* [What is required]
Where a line in the listing contains the string "szary", copy that line out.

>>>

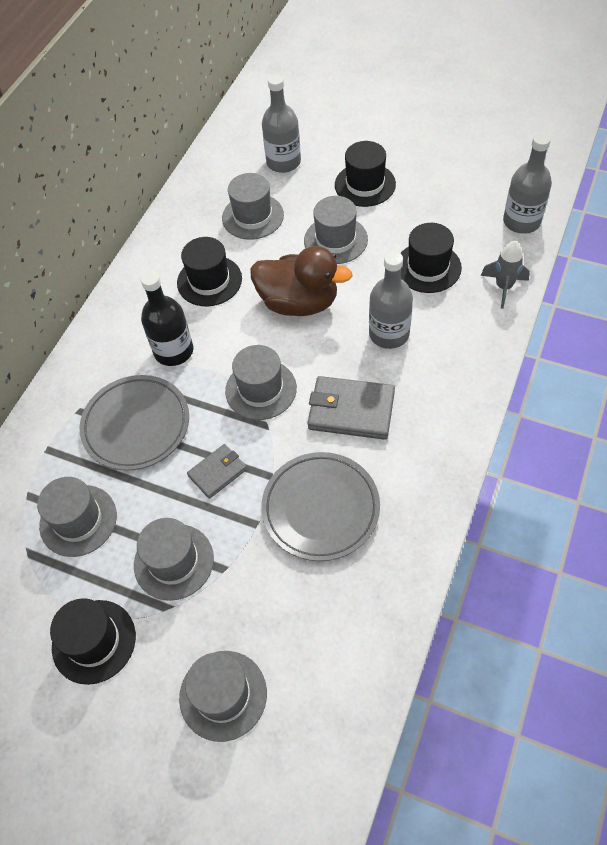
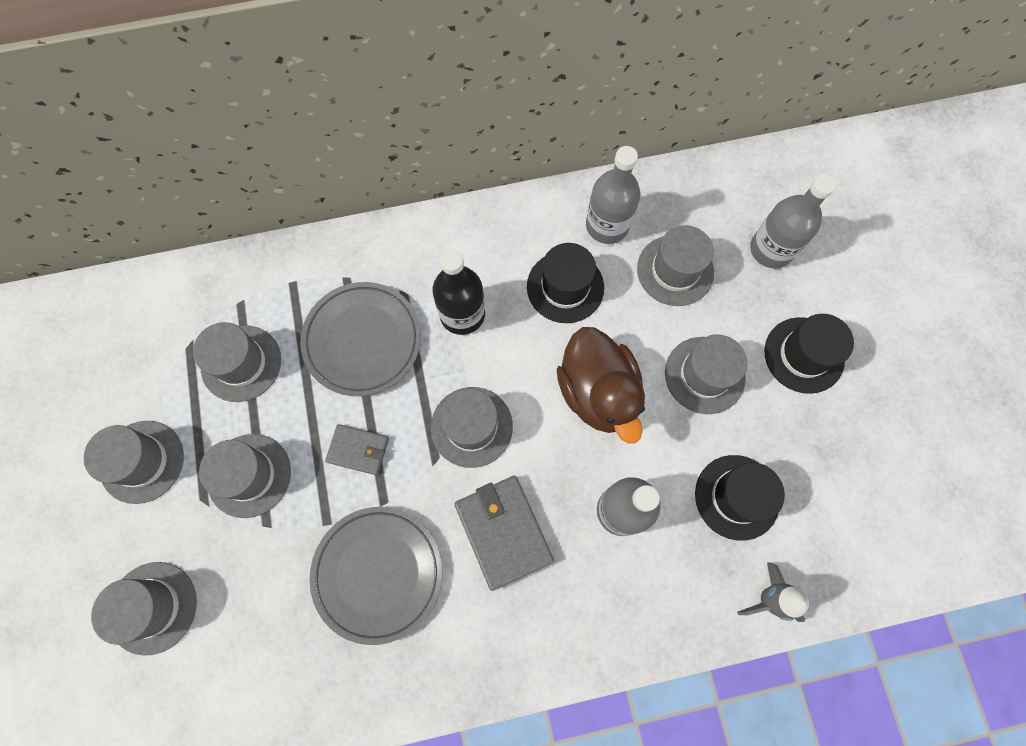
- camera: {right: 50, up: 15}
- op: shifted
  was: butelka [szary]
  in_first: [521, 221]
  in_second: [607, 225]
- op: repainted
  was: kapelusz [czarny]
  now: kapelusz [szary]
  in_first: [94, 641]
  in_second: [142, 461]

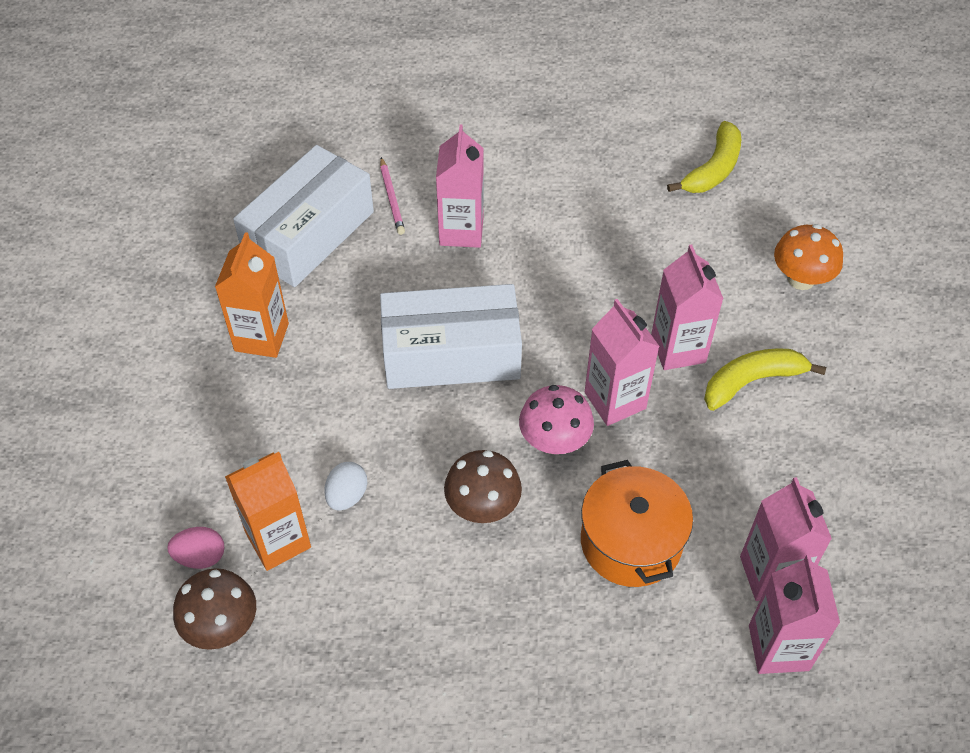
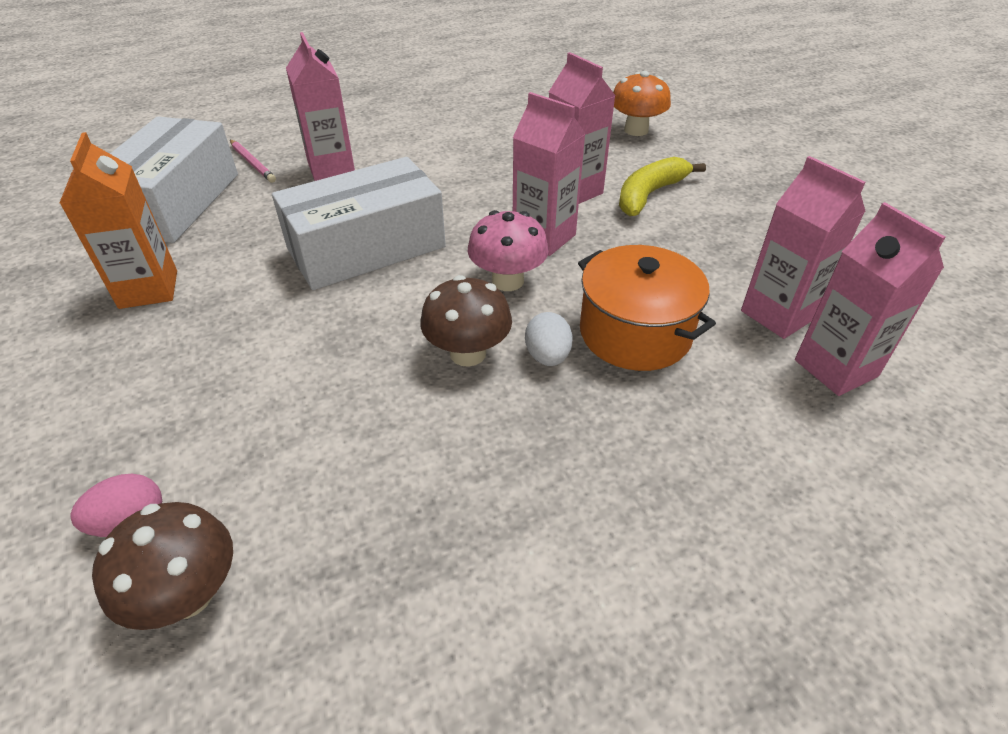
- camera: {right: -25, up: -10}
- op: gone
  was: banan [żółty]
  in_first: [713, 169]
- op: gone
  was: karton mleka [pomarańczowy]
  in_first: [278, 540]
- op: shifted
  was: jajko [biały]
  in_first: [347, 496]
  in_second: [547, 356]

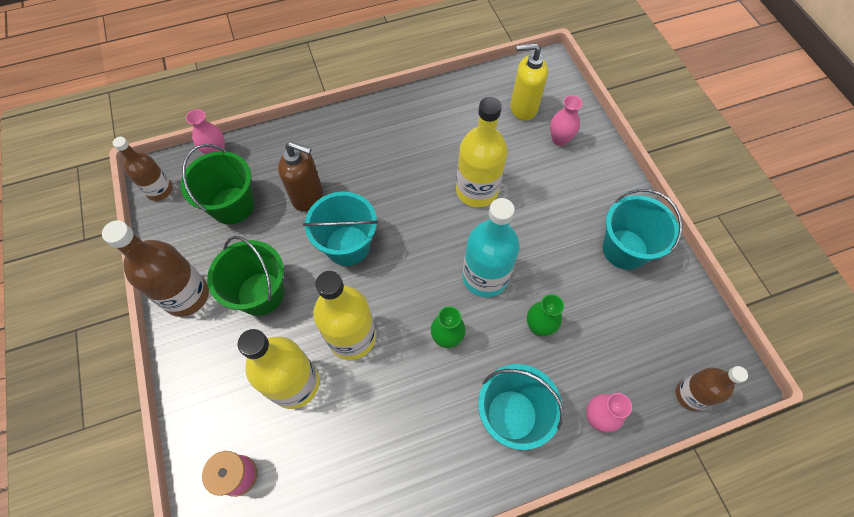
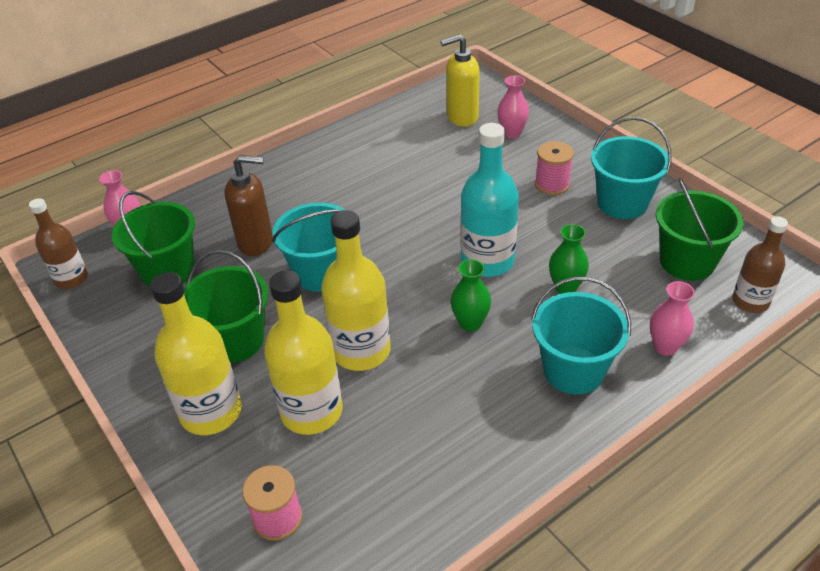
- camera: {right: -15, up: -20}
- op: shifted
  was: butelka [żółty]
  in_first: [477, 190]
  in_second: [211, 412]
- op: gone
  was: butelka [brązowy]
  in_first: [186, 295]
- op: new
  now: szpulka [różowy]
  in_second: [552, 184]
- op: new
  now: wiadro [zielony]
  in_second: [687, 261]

<<<

* [Reply]
  was: butelka [szary]
  now: kapelusz [szary]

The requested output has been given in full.